> _Task to carry out_: Copy the data that follows exactly. Include no pictures.

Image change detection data
┄┄┄┄┄┄┄┄┄┄┄┄┄┄┄┄┄┄┄┄

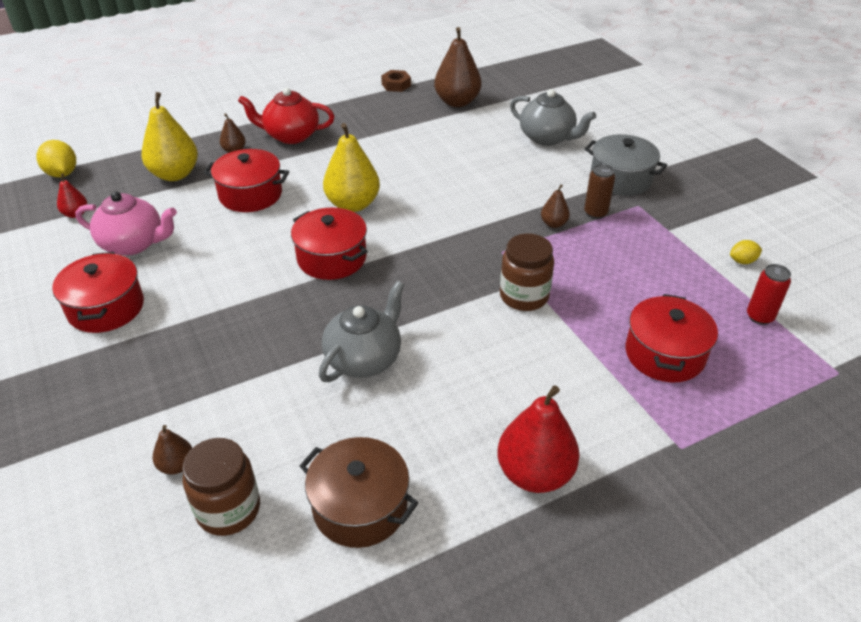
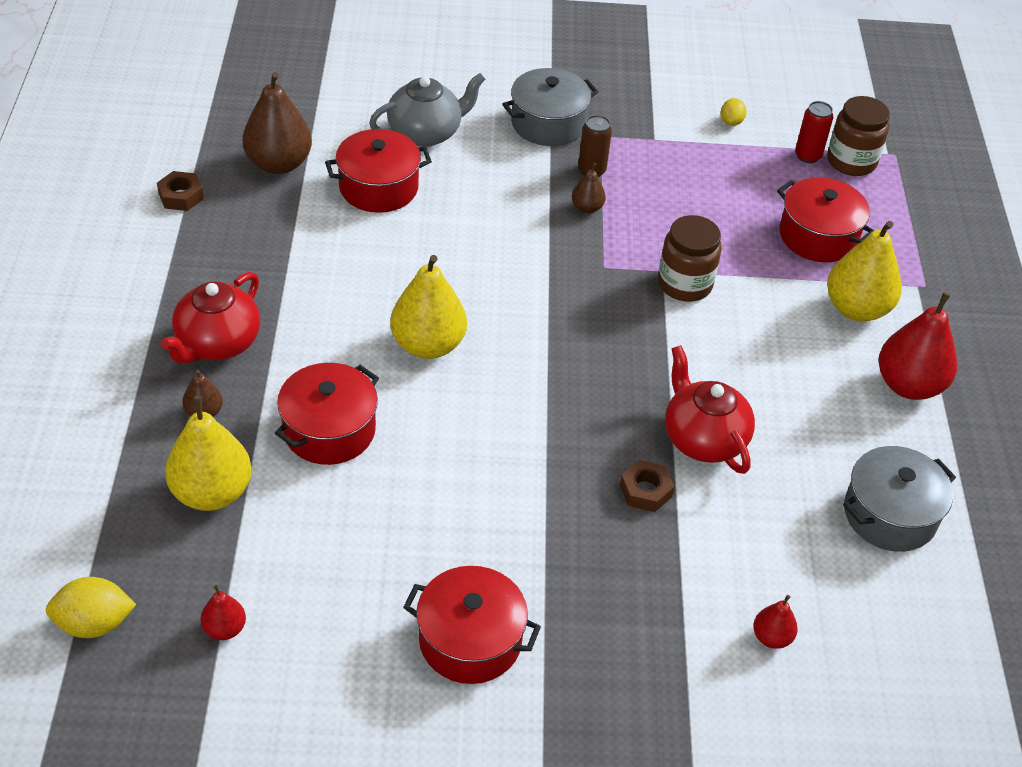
camera: 65 degrees left, 5 degrees up
(134, 244) = (351, 580): pink teapot -> none
(176, 465) = (771, 637): brown pear -> red pear
(228, 509) = (848, 612): brown jar -> brown jar (851, 161)
(289, 345) = (645, 491): none -> brown nut
(331, 258) = (519, 402): red pot -> red pot (378, 187)
(360, 506) = (890, 514): brown pot -> grey pot
(364, 359) = (703, 438): grey teapot -> red teapot
(599, 407) = (856, 309): none -> yellow pear

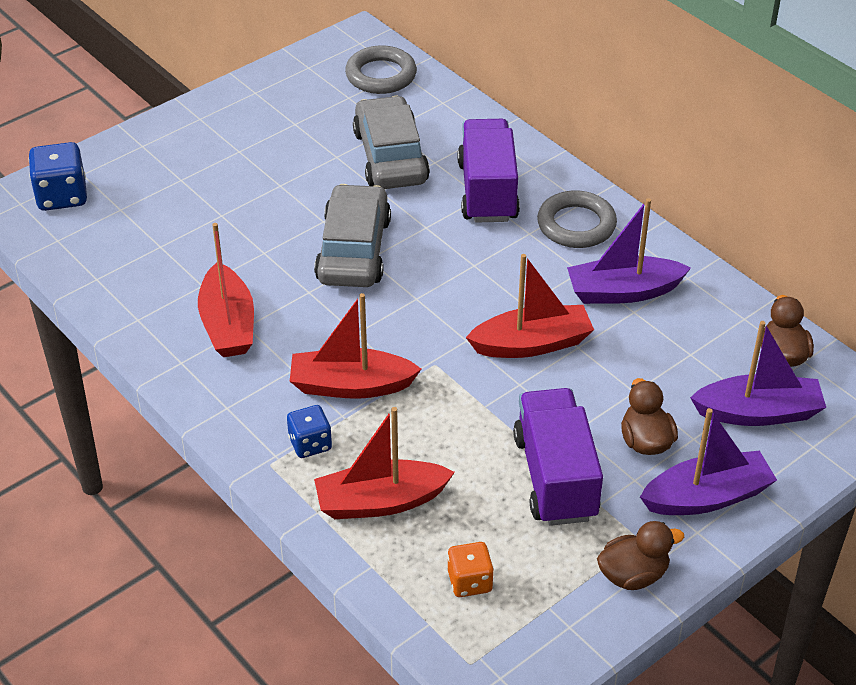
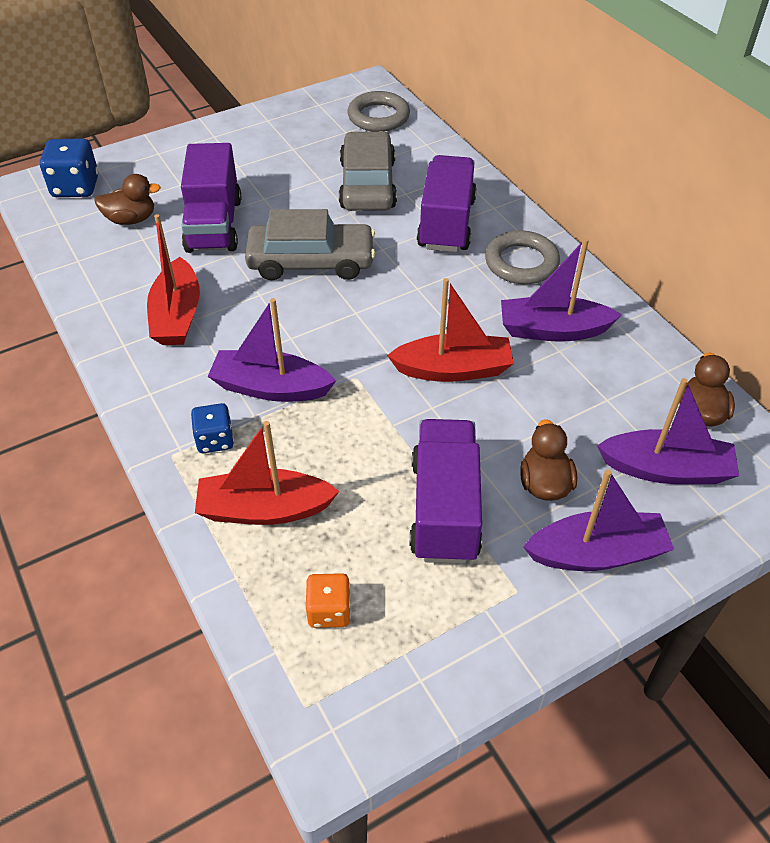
camera: 10 degrees right, 5 degrees up
(234, 221) = (214, 225): none -> purple truck
(351, 386) = (271, 387): red boat -> purple boat
(353, 250) = (311, 261): grey car -> grey car turned 75 degrees clockwise
(633, 575) = (501, 630): brown duck -> brown duck (131, 219)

┄┄┄┄┄┄┄┄┄┄┄┄┄┄┄┄┄┄┄┄

> _Task result_:
camera: 65 degrees left, 5 degrees up
(134, 244) = (351, 580): pink teapot -> none
(176, 465) = (771, 637): brown pear -> red pear
(228, 509) = (848, 612): brown jar -> brown jar (851, 161)
(289, 345) = (645, 491): none -> brown nut
(331, 258) = (519, 402): red pot -> red pot (378, 187)
(360, 506) = (890, 514): brown pot -> grey pot
(364, 359) = (703, 438): grey teapot -> red teapot
(599, 407) = (856, 309): none -> yellow pear

camera: 10 degrees right, 5 degrees up
(234, 221) = (214, 225): none -> purple truck
(351, 386) = (271, 387): red boat -> purple boat
(353, 250) = (311, 261): grey car -> grey car turned 75 degrees clockwise
(633, 575) = (501, 630): brown duck -> brown duck (131, 219)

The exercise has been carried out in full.